> **ACTIVITY**: Extract every line of the data below that contains the string "pair", and list those lines.

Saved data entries
________________________

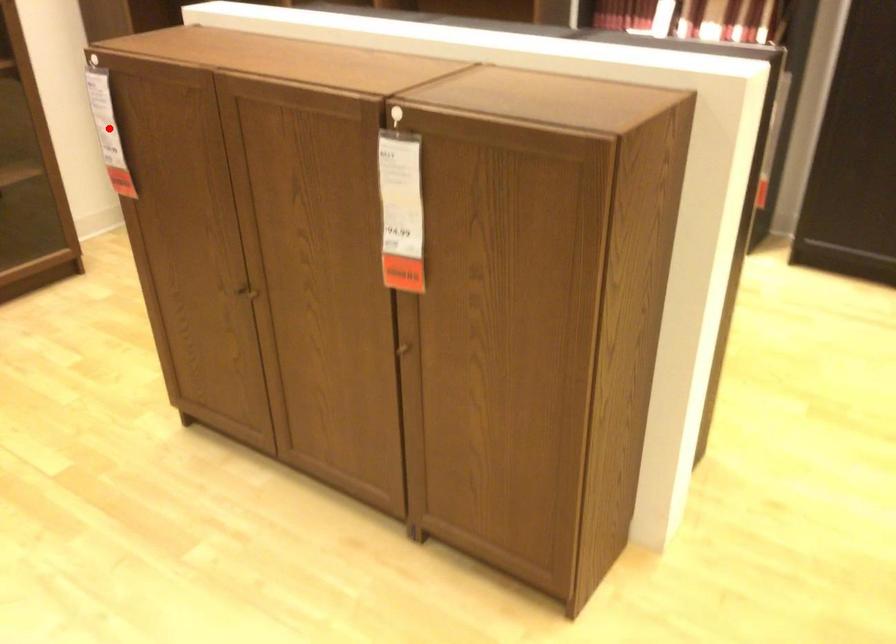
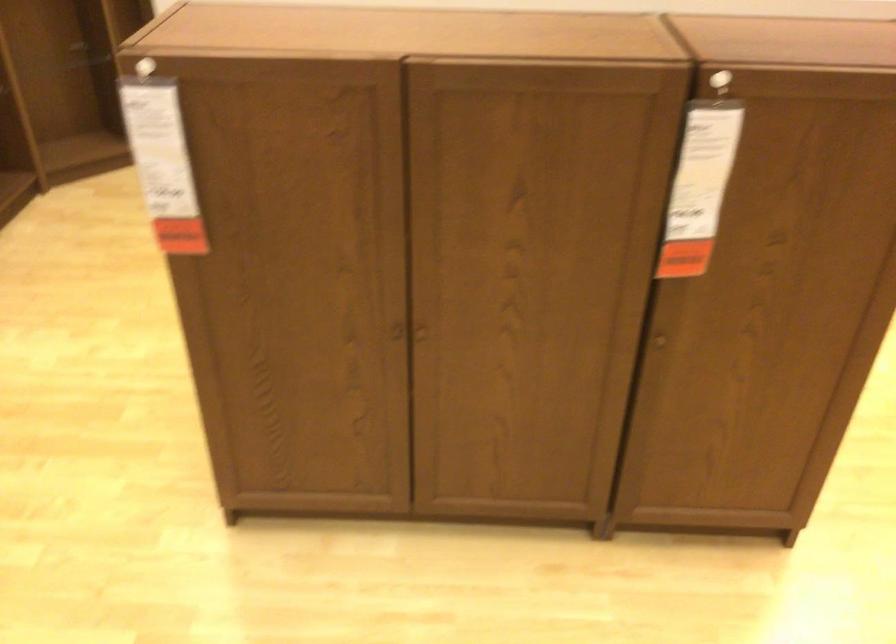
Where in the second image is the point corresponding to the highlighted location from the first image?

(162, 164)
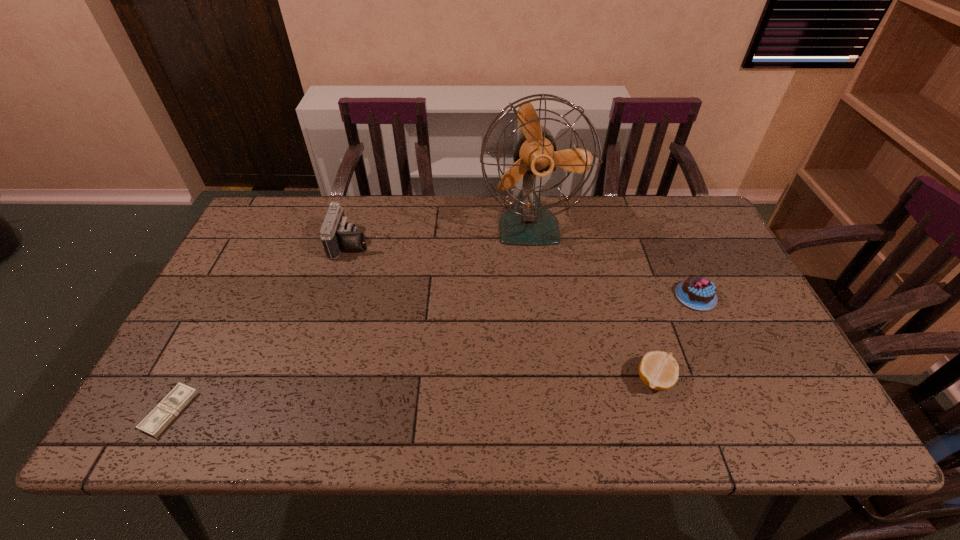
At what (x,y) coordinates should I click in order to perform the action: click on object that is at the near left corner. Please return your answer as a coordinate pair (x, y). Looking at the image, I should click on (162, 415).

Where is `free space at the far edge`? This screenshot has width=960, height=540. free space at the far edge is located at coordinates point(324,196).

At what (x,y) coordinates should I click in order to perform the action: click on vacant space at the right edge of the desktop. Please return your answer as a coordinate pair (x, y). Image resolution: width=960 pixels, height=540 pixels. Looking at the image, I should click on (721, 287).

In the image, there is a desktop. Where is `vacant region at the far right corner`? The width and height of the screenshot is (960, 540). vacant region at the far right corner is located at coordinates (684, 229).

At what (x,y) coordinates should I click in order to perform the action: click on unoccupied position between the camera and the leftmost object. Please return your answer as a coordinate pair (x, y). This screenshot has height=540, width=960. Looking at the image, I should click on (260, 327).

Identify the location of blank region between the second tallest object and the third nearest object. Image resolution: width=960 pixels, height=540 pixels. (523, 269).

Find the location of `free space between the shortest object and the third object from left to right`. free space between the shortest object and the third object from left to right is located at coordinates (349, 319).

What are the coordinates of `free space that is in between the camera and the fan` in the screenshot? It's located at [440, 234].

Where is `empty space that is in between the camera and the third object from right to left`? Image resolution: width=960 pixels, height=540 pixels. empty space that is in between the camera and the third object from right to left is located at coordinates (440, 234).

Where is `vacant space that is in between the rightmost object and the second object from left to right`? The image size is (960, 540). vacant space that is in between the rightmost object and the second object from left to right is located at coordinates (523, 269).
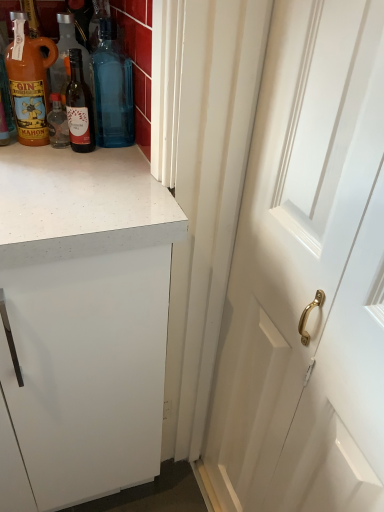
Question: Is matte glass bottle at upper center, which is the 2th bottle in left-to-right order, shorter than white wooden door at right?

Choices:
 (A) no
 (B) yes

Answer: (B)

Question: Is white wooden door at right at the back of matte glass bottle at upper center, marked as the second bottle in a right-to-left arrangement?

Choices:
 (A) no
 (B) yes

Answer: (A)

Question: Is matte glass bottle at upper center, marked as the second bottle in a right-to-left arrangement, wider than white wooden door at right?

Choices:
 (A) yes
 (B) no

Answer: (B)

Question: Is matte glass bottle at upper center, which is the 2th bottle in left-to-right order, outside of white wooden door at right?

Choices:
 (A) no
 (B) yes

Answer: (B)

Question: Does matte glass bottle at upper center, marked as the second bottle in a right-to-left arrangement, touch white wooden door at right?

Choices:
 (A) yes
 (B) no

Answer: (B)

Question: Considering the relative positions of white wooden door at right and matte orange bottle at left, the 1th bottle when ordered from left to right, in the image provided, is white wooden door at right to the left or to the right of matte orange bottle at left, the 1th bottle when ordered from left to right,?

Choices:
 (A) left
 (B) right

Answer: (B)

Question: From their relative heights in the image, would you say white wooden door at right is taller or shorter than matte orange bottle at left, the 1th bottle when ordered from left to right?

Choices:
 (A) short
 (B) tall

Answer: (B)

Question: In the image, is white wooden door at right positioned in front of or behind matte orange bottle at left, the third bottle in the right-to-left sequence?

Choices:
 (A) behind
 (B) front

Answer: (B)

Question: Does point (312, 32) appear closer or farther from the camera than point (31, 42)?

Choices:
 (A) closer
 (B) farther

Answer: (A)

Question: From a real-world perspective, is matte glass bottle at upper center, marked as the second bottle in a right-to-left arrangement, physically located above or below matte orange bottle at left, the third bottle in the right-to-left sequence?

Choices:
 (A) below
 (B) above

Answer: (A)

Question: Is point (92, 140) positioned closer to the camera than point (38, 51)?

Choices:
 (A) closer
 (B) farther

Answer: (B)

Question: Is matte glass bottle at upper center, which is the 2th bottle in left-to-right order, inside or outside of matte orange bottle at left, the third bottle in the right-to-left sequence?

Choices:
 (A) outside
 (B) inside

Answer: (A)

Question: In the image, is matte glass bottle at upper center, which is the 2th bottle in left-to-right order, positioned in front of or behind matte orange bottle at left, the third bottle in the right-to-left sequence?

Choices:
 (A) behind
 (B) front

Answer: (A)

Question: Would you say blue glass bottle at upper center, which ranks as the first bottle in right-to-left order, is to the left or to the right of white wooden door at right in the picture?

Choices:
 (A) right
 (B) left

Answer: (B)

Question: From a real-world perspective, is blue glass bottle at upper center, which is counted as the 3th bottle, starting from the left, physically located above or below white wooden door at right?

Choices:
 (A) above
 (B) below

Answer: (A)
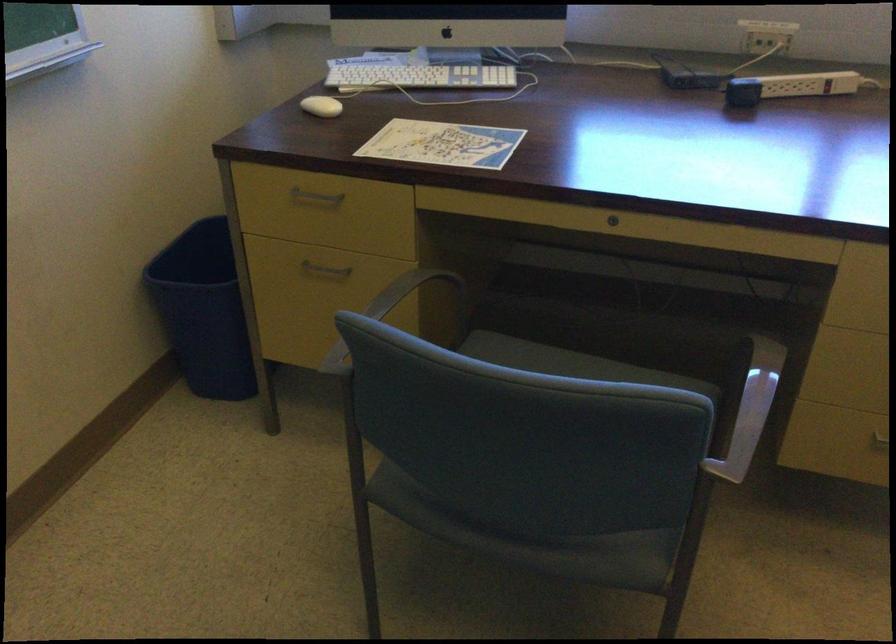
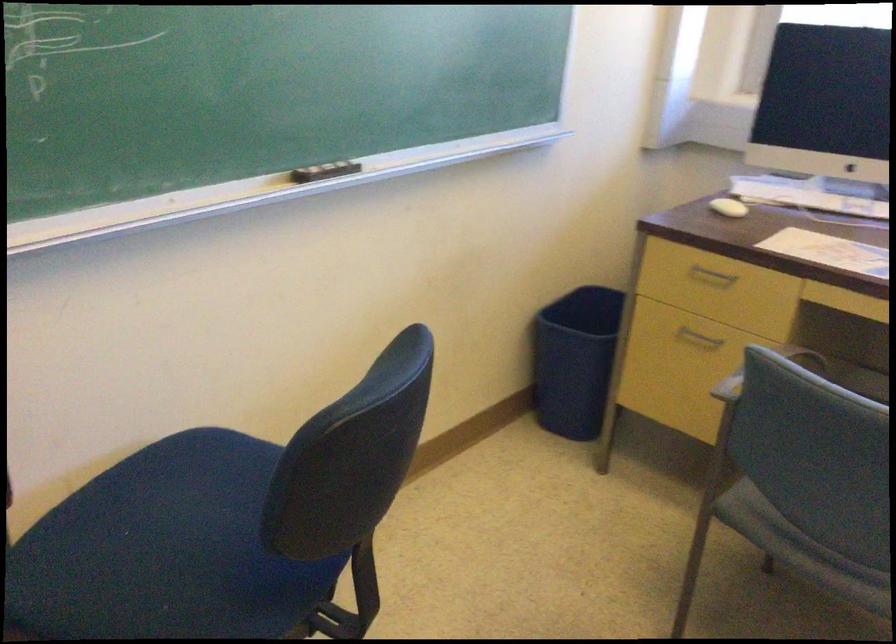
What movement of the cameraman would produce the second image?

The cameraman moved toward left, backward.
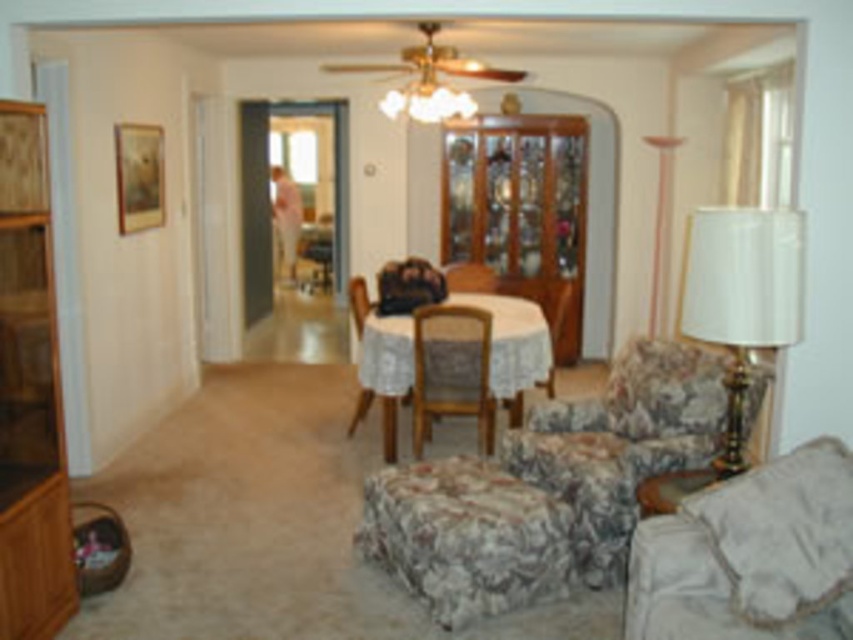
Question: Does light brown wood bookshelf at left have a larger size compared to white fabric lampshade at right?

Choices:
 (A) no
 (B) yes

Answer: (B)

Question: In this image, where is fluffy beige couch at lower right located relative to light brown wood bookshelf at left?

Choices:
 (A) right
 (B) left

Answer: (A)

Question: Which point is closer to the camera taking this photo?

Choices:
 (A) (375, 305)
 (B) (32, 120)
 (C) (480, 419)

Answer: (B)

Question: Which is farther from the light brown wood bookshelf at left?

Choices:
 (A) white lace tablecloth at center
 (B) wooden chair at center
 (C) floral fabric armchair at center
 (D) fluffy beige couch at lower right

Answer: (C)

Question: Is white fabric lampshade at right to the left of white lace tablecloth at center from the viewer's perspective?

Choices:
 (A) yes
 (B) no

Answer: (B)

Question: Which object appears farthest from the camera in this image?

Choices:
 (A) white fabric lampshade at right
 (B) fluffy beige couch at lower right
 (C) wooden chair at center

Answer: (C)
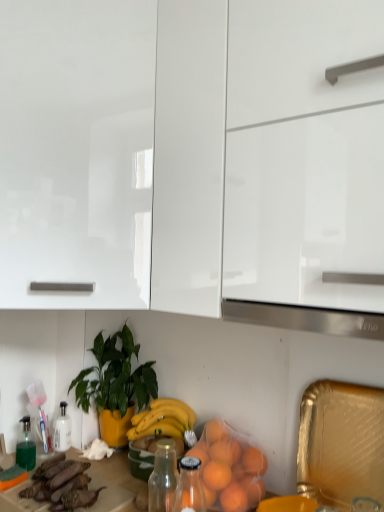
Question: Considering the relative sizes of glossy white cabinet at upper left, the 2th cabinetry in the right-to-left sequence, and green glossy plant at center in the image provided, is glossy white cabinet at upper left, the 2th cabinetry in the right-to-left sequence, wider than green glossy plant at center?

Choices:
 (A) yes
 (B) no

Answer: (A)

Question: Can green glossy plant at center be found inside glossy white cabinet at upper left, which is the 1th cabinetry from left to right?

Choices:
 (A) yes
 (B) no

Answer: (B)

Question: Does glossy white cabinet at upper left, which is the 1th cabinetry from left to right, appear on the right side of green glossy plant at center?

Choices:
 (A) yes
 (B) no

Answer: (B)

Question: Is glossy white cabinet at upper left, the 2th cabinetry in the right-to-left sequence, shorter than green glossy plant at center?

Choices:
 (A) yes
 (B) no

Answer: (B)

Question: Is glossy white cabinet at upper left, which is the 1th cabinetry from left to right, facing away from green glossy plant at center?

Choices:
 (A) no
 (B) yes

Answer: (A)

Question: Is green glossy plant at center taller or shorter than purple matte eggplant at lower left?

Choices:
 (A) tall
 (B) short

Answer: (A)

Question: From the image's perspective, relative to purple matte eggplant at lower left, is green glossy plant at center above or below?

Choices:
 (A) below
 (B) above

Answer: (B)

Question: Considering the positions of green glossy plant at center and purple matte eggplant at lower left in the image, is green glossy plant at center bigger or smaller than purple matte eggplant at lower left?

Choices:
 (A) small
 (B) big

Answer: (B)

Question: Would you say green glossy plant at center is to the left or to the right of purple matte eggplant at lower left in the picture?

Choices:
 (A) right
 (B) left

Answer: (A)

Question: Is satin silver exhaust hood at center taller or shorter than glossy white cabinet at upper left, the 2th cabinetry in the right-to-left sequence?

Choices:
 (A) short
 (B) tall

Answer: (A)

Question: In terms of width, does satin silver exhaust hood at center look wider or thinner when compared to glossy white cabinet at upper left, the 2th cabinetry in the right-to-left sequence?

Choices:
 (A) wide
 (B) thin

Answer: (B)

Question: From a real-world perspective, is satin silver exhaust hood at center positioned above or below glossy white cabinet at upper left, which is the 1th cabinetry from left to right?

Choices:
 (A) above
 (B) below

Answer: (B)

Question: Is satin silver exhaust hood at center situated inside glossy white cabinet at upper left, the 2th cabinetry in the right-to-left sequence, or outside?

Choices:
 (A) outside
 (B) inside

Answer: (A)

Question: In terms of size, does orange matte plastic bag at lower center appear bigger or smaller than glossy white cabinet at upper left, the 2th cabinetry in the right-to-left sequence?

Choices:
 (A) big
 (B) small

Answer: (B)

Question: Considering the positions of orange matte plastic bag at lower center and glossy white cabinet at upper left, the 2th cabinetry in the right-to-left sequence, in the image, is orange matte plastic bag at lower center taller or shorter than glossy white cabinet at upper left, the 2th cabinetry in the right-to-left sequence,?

________________________

> **RESULT BELOW**:
At what (x,y) coordinates should I click in order to perform the action: click on object that is at the near left corner. Please return your answer as a coordinate pair (x, y). Looking at the image, I should click on (162, 415).
At what (x,y) coordinates should I click in order to perform the action: click on vacant space at the right edge of the desktop. Please return your answer as a coordinate pair (x, y). Image resolution: width=960 pixels, height=540 pixels. Looking at the image, I should click on (721, 287).
At what (x,y) coordinates should I click in order to perform the action: click on unoccupied position between the camera and the leftmost object. Please return your answer as a coordinate pair (x, y). This screenshot has height=540, width=960. Looking at the image, I should click on (260, 327).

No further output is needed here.